### SUPPLIED DATA:

◆ ◆ ◆ ◆ ◆

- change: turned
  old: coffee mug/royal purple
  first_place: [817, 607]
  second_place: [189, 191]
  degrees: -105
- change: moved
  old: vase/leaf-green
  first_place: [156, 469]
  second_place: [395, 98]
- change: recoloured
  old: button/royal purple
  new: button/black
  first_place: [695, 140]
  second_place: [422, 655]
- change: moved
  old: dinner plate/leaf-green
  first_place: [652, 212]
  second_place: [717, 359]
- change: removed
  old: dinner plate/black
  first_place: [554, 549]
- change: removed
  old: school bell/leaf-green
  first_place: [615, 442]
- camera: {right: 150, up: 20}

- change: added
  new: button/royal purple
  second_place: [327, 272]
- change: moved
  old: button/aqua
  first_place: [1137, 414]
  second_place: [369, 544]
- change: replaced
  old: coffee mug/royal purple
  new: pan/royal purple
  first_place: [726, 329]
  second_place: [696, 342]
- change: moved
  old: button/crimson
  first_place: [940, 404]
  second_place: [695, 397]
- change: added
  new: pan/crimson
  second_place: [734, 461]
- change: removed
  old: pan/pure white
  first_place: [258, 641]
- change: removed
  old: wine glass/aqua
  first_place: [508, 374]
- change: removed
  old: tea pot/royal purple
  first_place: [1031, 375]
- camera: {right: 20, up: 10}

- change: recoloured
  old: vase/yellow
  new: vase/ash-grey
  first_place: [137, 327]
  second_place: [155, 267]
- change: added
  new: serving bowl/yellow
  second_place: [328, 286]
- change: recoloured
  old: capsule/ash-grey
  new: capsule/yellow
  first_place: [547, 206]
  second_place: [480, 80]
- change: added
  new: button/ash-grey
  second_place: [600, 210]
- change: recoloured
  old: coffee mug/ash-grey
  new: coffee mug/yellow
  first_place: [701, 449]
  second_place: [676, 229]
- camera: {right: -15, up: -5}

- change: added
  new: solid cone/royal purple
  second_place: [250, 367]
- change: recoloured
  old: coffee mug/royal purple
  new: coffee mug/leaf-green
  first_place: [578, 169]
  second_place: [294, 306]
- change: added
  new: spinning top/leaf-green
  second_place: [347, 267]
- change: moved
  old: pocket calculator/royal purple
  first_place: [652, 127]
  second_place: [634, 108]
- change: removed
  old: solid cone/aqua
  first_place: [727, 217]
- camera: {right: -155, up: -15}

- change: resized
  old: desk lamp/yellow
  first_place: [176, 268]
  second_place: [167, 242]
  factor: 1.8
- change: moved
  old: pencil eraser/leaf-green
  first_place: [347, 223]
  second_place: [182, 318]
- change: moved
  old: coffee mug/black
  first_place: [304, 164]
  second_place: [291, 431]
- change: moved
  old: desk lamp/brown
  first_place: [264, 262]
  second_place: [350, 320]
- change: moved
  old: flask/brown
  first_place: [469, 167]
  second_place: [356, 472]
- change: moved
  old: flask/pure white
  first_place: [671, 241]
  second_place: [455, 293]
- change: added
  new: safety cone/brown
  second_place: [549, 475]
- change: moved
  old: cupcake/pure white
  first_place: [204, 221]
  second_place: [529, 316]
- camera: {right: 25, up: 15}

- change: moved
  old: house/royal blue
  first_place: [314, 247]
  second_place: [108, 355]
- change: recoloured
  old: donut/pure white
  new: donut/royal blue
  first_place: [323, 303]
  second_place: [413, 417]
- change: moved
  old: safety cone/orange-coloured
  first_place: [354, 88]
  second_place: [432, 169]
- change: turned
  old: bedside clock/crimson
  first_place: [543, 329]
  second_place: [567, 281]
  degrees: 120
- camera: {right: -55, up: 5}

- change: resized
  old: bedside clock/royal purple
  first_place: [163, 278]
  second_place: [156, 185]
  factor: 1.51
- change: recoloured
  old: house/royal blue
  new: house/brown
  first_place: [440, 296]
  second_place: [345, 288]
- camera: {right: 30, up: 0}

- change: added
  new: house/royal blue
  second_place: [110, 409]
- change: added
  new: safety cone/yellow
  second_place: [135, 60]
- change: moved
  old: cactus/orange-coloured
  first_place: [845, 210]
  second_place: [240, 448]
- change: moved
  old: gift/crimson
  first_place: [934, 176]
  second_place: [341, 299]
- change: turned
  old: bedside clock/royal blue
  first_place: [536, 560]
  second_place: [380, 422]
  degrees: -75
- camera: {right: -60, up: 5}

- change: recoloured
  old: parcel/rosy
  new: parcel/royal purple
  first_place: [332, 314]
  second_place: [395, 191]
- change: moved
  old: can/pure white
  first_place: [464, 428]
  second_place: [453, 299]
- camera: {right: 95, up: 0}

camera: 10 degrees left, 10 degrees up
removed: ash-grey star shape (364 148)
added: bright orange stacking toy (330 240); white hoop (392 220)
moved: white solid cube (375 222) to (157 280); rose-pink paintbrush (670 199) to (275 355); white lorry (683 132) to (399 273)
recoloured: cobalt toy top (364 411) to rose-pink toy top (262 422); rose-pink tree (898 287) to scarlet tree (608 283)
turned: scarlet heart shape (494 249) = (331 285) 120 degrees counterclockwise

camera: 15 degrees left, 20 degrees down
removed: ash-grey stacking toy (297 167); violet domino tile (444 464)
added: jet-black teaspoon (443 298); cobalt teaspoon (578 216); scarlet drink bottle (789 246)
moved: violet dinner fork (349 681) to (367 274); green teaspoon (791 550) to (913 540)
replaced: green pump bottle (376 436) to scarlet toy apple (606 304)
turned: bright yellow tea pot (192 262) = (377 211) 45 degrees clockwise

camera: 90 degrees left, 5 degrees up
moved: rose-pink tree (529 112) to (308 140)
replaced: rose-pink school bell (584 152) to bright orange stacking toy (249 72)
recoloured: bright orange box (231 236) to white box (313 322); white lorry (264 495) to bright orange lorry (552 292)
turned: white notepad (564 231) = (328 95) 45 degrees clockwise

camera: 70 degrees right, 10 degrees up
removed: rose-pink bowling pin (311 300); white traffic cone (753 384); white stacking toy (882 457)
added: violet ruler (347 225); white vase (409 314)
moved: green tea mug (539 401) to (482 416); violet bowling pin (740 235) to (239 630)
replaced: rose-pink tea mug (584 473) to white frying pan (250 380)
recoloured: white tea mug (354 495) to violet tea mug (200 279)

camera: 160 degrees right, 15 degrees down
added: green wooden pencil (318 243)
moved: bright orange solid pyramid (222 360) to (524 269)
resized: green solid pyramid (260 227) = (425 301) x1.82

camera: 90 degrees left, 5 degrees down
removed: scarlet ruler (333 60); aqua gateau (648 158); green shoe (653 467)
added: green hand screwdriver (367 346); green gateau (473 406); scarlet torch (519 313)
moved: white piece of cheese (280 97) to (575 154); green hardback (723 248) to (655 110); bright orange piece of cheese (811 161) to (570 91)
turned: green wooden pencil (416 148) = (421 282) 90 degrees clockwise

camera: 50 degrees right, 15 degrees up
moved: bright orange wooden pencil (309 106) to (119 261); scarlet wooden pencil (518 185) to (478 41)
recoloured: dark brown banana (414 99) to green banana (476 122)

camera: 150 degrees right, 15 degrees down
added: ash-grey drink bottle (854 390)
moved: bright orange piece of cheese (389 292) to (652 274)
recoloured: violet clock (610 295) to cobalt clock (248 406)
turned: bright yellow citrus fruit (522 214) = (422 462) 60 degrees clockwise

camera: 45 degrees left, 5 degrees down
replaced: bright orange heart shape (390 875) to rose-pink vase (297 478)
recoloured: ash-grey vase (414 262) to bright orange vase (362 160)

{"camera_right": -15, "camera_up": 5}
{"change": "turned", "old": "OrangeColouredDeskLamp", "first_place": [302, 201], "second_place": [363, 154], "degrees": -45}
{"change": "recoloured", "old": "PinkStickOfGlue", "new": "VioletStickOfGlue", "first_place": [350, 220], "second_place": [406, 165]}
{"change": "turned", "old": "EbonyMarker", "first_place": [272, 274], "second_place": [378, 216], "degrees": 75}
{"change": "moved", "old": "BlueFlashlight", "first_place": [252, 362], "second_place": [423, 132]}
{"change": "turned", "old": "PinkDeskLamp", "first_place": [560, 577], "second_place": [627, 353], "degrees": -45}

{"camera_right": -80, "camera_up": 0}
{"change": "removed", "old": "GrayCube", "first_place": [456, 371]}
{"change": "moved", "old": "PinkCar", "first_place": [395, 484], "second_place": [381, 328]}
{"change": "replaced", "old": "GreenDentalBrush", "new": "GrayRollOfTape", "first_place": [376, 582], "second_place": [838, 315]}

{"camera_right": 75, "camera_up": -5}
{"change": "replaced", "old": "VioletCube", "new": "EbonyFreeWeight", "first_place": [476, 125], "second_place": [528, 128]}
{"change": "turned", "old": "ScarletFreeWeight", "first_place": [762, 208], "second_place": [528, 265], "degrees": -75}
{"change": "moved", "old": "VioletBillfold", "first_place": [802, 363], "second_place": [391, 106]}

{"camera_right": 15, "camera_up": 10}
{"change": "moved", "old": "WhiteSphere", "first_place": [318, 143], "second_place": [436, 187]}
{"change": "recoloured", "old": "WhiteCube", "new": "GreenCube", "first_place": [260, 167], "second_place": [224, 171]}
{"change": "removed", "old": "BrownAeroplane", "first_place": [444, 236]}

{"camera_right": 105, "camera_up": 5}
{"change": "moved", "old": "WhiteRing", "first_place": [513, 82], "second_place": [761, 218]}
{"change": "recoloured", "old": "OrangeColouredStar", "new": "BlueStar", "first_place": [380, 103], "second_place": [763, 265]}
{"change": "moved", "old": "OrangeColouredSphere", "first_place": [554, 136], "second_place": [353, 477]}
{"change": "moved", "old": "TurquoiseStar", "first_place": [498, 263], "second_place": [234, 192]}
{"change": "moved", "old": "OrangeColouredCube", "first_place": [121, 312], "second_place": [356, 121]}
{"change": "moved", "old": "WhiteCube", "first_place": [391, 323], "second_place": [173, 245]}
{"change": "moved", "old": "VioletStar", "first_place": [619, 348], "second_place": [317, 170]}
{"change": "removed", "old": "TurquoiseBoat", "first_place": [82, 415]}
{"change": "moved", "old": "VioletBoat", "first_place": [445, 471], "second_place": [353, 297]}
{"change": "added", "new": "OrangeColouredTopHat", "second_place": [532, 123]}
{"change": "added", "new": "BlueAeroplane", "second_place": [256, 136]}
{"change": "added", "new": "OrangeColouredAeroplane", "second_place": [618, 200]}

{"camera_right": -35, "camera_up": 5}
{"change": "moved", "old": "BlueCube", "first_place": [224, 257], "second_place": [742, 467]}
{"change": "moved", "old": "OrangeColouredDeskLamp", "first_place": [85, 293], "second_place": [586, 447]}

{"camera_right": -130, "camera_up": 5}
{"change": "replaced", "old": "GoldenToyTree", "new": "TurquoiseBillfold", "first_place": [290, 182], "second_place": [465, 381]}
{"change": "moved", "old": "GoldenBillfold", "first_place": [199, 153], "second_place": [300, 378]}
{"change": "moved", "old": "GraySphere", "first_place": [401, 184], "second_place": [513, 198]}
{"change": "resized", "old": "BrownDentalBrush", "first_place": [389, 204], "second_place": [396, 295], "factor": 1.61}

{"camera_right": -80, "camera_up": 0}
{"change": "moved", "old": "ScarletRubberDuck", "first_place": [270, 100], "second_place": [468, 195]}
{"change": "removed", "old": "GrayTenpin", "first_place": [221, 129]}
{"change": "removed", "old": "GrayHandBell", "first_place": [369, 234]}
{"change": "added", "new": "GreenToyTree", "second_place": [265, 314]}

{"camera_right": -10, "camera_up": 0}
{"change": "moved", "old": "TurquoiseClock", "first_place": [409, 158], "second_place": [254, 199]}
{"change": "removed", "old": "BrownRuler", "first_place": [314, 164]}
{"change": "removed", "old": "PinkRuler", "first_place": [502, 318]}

◆ ◆ ◆ ◆ ◆

Retype the portion of the data above that starts on the line with "old: dinner plate/black" and finishes on the line with "first_place: [615, 442]", including both of those lines.

### TASK RESPONSE:
  old: dinner plate/black
  first_place: [554, 549]
- change: removed
  old: school bell/leaf-green
  first_place: [615, 442]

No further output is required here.